▶ **What is expected**
In the material below, please retype the lines from the very first through the one with "Someone swapped the Eimer", exactly and without pictures.

▶ **Data excerpt**

- Opening Delimiter -

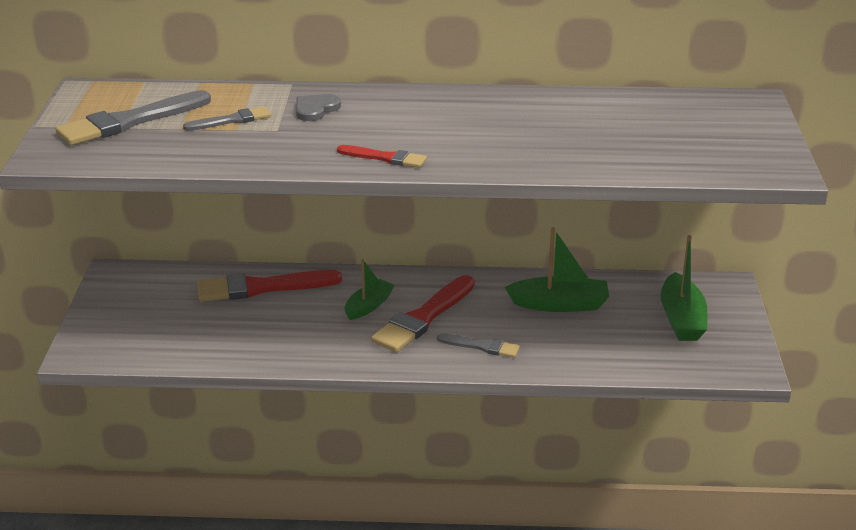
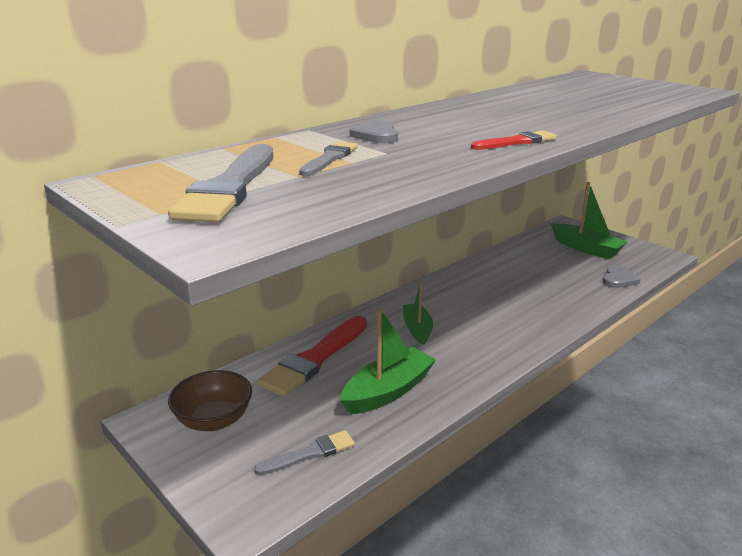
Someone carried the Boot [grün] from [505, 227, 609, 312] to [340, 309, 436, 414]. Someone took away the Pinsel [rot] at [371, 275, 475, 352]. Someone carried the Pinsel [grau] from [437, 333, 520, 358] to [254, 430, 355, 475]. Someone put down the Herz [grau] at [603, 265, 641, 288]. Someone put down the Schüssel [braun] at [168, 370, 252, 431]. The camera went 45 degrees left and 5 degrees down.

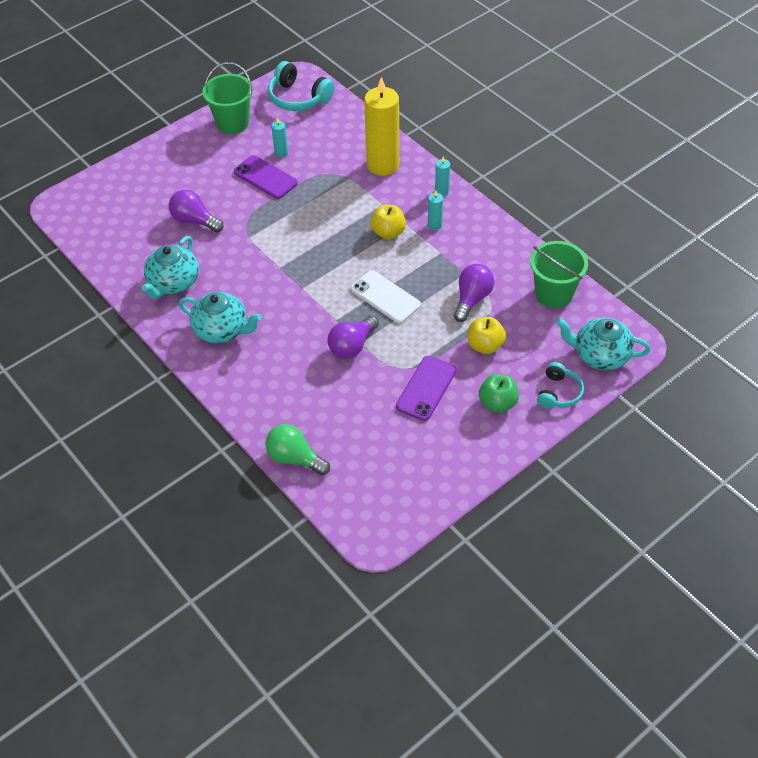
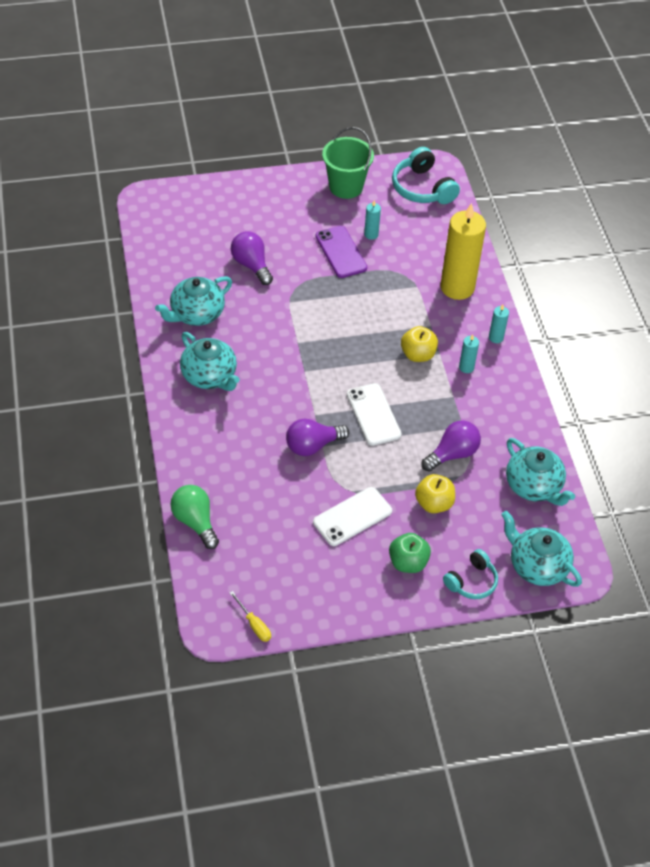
Someone swapped the Eimer [grün] at [530, 241, 588, 308] for the Teekanne [türkis] at [506, 438, 575, 506]. Someone repainted the Handy [lila] at [396, 356, 457, 421], which became the Handy [weiß] at [313, 487, 392, 546]. Someone put down the Schraubenzieher [gelb] at [230, 591, 271, 642]. The camera went 25 degrees right and 0 degrees up.

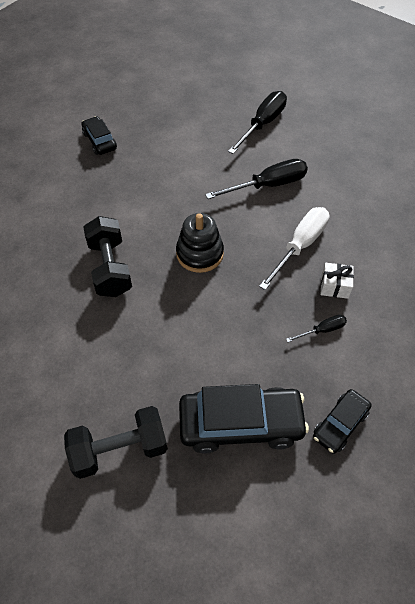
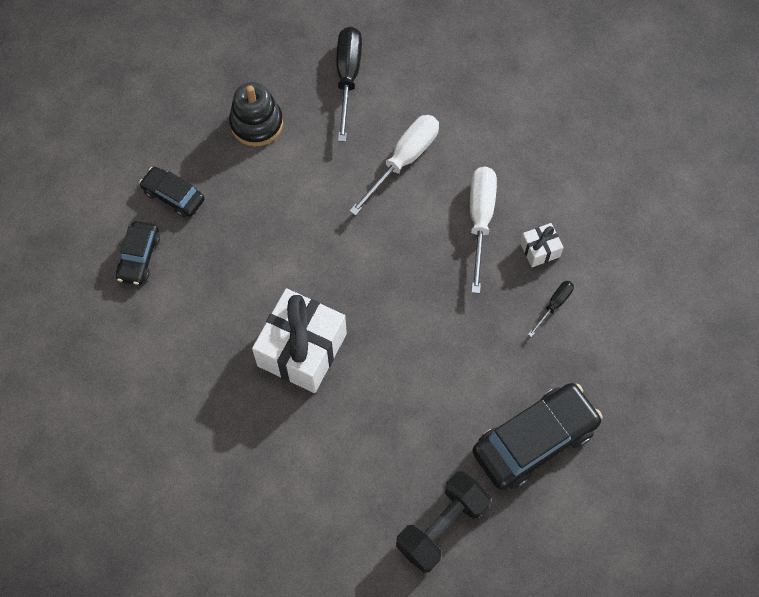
Someone repainted the Schraubenzieher [schwarz] at [205, 159, 308, 199], which became the Schraubenzieher [weiß] at [349, 115, 439, 216]. Someone carried the Stapelspielzeug [schwarz] from [176, 213, 224, 273] to [229, 82, 283, 146]. Someone swapped the Hantel [schwarz] at [83, 216, 132, 297] for the Geschenk [weiß] at [252, 288, 347, 393]. Someone carried the Auto [schwarz] from [313, 389, 372, 454] to [116, 221, 160, 285]. The camera went 30 degrees left and 10 degrees up.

- Closing Delimiter -

▶ **Finished task**
Someone carried the Boot [grün] from [505, 227, 609, 312] to [340, 309, 436, 414]. Someone took away the Pinsel [rot] at [371, 275, 475, 352]. Someone carried the Pinsel [grau] from [437, 333, 520, 358] to [254, 430, 355, 475]. Someone put down the Herz [grau] at [603, 265, 641, 288]. Someone put down the Schüssel [braun] at [168, 370, 252, 431]. The camera went 45 degrees left and 5 degrees down.

Someone swapped the Eimer [grün] at [530, 241, 588, 308] for the Teekanne [türkis] at [506, 438, 575, 506]. Someone repainted the Handy [lila] at [396, 356, 457, 421], which became the Handy [weiß] at [313, 487, 392, 546]. Someone put down the Schraubenzieher [gelb] at [230, 591, 271, 642]. The camera went 25 degrees right and 0 degrees up.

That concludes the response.